### Work order
Using the records below, locate all lines containing "plane" and return them.

### Task material
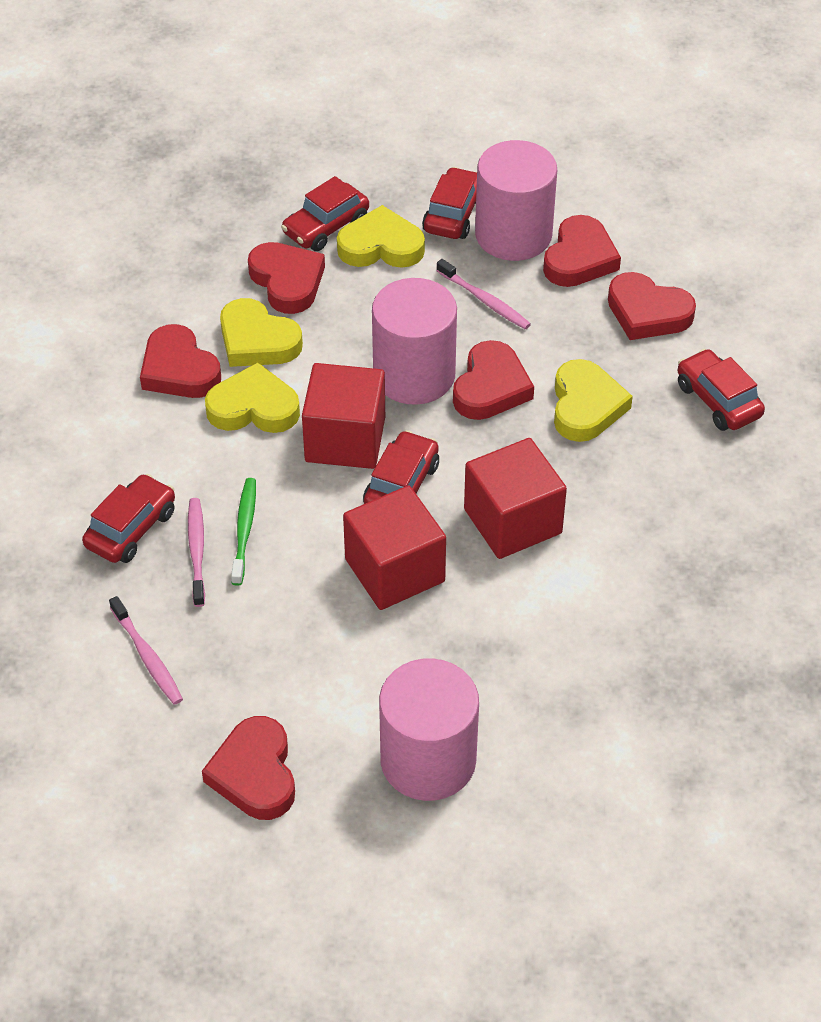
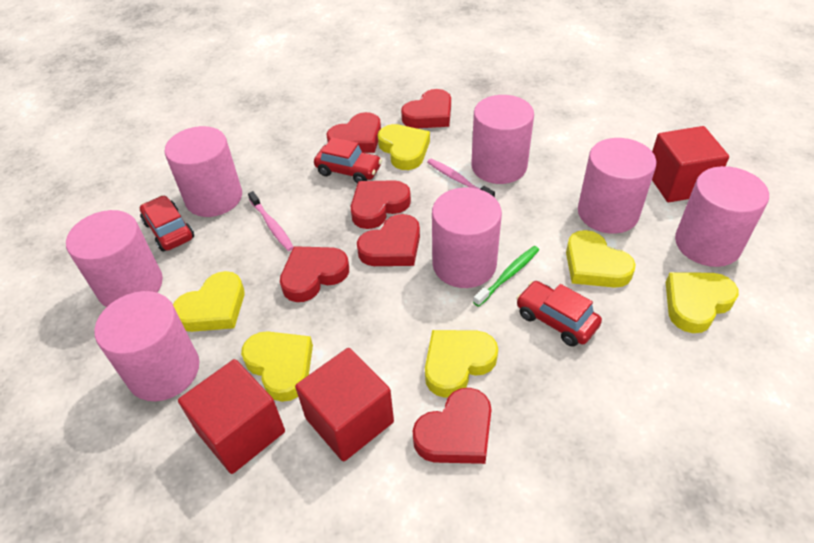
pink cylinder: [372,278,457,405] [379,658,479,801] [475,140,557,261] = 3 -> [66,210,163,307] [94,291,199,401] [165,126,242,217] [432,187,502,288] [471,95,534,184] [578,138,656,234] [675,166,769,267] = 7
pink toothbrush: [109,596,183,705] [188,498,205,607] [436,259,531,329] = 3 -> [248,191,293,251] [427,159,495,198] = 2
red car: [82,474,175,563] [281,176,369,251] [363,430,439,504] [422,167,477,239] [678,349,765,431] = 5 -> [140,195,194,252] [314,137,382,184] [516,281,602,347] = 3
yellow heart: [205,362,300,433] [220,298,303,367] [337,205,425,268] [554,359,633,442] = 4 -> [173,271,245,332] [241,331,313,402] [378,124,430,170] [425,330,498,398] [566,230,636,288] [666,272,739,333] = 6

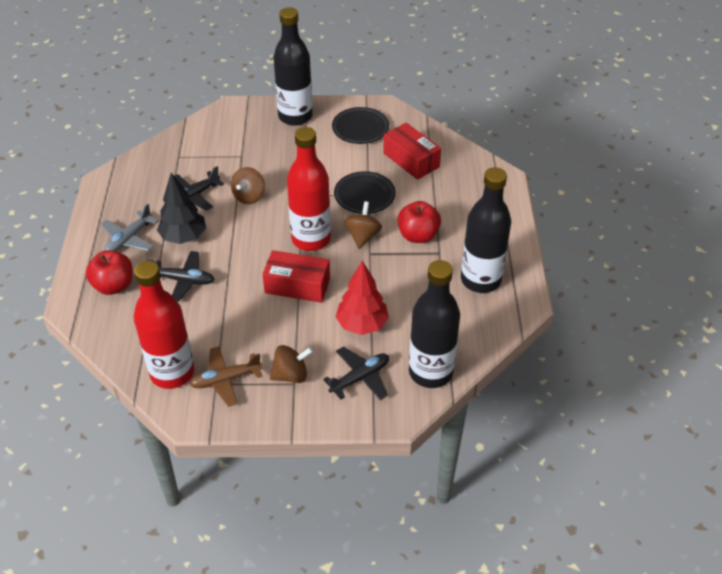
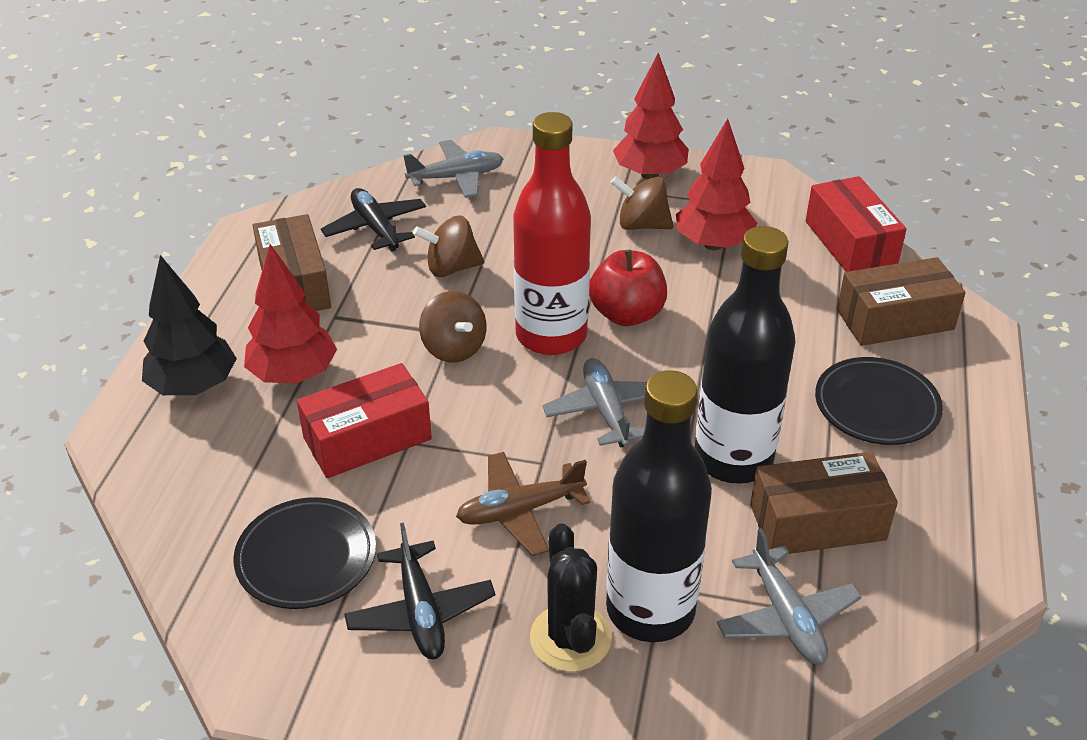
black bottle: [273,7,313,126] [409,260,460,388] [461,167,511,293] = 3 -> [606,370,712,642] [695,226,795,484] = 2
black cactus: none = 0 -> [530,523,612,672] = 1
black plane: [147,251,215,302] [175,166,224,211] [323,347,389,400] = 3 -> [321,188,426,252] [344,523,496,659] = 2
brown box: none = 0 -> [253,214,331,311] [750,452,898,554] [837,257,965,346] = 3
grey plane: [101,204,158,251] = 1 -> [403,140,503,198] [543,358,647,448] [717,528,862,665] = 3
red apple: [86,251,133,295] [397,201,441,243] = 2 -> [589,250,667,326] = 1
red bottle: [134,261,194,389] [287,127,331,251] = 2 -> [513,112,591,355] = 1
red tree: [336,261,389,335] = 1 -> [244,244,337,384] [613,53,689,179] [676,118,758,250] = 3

### Task output
black plane: [147,251,215,302] [175,166,224,211] [323,347,389,400] = 3 -> [321,188,426,252] [344,523,496,659] = 2
grey plane: [101,204,158,251] = 1 -> [403,140,503,198] [543,358,647,448] [717,528,862,665] = 3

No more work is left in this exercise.